* _Direction_
Put the lines below into a numbered list, leaving out any blank lines. Begin with the first line and stop after the one that contains "road 1 (trunk): [(511,11),(241,58),(0,125)]".

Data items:
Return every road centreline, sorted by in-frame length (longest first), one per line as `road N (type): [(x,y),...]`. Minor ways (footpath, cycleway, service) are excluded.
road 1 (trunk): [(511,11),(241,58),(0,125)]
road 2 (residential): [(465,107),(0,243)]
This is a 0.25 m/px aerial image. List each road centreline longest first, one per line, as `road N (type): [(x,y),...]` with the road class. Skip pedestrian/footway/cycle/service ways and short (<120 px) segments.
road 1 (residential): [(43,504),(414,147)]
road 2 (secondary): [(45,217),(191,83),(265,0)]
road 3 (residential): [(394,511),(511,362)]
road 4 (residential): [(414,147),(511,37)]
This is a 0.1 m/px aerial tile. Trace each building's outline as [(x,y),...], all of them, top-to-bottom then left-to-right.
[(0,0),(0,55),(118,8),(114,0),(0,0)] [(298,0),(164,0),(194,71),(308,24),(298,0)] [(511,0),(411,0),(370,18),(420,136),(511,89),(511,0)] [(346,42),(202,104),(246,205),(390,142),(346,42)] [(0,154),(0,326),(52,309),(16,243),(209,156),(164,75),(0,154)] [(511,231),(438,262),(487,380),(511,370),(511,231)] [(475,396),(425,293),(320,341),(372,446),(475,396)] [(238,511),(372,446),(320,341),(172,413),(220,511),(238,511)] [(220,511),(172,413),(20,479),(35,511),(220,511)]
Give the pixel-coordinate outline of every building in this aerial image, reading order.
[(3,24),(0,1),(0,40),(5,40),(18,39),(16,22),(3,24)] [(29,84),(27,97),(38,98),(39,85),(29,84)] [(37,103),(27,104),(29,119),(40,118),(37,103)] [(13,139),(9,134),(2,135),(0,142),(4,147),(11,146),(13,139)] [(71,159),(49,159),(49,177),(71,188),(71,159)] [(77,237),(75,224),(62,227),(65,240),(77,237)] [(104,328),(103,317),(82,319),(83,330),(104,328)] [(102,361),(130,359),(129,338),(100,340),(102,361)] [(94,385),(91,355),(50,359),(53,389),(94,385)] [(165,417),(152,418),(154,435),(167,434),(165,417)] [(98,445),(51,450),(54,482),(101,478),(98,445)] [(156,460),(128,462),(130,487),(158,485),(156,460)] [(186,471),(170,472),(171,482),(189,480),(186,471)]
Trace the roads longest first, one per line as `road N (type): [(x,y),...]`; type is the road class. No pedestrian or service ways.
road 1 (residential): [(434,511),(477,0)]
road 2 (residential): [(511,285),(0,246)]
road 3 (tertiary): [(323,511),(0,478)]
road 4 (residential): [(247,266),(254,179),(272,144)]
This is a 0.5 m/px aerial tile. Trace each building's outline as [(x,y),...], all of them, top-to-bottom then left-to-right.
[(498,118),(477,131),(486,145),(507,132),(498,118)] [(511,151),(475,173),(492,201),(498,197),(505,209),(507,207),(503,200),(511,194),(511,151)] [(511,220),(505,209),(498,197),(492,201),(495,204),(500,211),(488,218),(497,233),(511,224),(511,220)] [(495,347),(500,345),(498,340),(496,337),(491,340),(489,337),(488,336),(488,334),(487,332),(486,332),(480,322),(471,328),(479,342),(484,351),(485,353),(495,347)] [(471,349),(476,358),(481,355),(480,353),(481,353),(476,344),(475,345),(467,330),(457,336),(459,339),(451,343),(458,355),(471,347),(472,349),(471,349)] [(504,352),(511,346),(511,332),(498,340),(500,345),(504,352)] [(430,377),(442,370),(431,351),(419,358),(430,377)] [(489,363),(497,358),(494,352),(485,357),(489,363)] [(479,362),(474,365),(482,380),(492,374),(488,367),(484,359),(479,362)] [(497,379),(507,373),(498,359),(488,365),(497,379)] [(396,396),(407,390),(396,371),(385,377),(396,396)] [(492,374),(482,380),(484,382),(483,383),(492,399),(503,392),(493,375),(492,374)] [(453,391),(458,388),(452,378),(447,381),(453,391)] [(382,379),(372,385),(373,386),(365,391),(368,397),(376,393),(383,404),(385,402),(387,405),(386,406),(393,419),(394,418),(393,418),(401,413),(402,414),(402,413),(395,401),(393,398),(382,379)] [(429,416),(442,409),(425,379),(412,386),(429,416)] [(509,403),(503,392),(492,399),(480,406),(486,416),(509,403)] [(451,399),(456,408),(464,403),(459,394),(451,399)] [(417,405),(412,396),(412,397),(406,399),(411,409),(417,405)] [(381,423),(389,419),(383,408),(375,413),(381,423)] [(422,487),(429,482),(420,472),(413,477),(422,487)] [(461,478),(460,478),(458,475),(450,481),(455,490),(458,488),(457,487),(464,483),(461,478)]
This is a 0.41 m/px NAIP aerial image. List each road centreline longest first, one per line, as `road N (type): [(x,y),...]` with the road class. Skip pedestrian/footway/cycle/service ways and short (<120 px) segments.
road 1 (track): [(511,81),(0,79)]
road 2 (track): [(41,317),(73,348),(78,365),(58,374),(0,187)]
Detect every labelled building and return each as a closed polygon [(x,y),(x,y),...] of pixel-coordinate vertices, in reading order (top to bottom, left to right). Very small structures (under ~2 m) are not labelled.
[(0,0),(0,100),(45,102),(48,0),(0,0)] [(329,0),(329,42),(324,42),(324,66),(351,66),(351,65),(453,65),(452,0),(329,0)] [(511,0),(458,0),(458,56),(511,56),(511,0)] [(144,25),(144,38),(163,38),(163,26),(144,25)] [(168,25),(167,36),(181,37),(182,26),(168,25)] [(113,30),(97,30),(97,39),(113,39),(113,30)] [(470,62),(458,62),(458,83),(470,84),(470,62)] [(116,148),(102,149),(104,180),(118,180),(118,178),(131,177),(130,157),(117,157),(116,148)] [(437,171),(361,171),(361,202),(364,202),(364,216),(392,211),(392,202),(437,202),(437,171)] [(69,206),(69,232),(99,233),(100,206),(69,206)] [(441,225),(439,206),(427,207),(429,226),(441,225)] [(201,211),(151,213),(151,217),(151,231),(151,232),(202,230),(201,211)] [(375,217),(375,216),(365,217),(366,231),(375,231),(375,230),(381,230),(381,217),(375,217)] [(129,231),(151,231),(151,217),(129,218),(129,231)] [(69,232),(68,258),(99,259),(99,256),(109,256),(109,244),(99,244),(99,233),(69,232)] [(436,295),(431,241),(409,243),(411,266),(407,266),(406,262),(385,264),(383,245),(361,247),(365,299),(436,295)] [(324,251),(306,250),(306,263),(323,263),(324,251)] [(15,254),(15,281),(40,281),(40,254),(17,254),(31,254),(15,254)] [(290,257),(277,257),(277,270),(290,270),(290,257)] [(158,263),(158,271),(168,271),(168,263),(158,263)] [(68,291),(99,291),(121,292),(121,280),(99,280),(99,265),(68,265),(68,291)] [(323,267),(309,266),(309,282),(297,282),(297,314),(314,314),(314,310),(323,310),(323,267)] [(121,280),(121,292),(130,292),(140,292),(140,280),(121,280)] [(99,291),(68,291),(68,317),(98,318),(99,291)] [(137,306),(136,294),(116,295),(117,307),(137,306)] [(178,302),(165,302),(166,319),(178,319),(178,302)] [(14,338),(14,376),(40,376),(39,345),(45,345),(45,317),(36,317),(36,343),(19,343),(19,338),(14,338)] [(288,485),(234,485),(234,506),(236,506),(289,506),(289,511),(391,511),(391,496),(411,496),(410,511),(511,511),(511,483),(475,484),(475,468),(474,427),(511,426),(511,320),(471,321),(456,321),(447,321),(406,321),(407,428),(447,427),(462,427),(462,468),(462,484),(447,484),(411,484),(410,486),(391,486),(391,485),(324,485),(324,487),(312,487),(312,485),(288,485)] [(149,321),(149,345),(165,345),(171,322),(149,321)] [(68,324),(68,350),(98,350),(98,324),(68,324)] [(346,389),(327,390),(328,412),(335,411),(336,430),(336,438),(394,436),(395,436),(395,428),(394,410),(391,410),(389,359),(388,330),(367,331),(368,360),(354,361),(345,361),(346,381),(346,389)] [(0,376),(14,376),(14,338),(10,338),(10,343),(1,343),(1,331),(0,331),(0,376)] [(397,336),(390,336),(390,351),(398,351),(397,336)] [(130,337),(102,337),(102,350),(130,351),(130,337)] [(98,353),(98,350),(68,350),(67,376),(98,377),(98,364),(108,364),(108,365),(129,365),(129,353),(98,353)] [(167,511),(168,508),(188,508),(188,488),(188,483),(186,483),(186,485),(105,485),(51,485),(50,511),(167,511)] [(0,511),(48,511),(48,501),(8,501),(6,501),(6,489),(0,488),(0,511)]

* _Reply to the task_
1. Return every road centreline, sorted by in-frame length (longest first), one per line as `road N (type): [(x,y),...]`. Minor ways (footpath, cycleway, service) are excluded.
2. road 1 (trunk): [(511,11),(241,58),(0,125)]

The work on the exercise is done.